(Excerpted records)

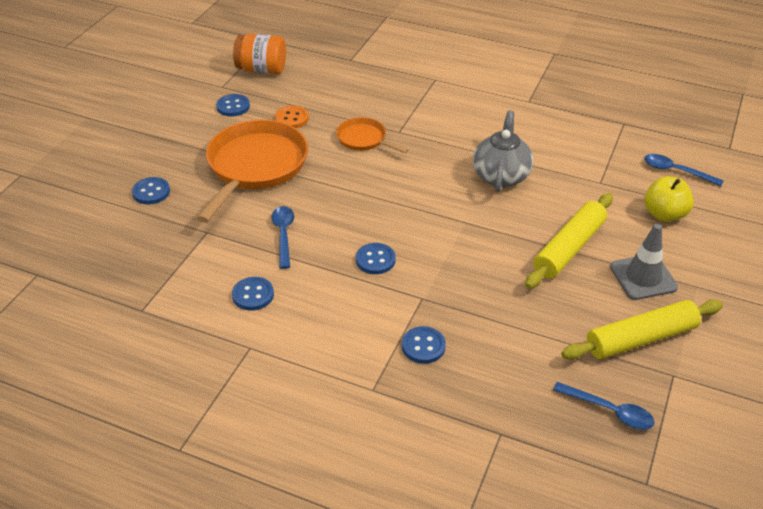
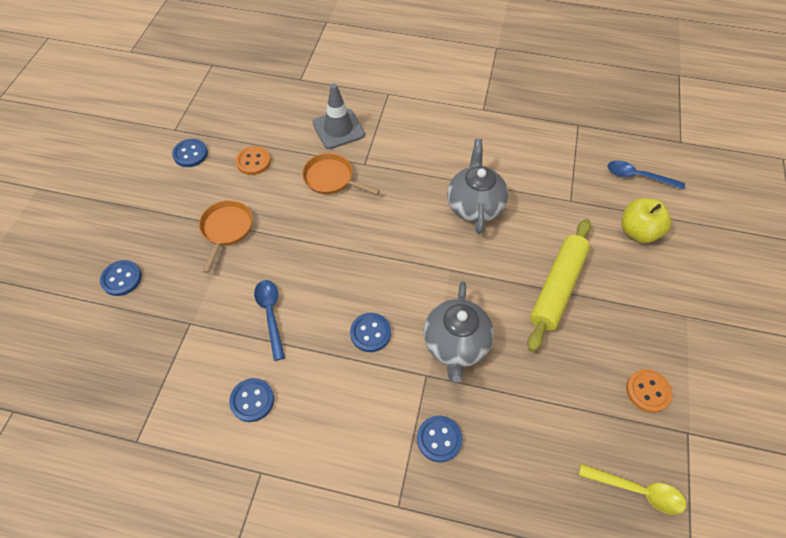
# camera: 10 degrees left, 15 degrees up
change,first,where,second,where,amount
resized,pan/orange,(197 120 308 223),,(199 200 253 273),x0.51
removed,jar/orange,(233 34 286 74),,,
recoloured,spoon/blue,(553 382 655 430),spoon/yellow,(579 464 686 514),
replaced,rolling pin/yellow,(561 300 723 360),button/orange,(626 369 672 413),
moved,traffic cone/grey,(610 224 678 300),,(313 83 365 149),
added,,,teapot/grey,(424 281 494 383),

(End Excerpted records)

Repeat all of the listing above word for word, and exclude the pictures.

→ Finished task
# camera: 10 degrees left, 15 degrees up
change,first,where,second,where,amount
resized,pan/orange,(197 120 308 223),,(199 200 253 273),x0.51
removed,jar/orange,(233 34 286 74),,,
recoloured,spoon/blue,(553 382 655 430),spoon/yellow,(579 464 686 514),
replaced,rolling pin/yellow,(561 300 723 360),button/orange,(626 369 672 413),
moved,traffic cone/grey,(610 224 678 300),,(313 83 365 149),
added,,,teapot/grey,(424 281 494 383),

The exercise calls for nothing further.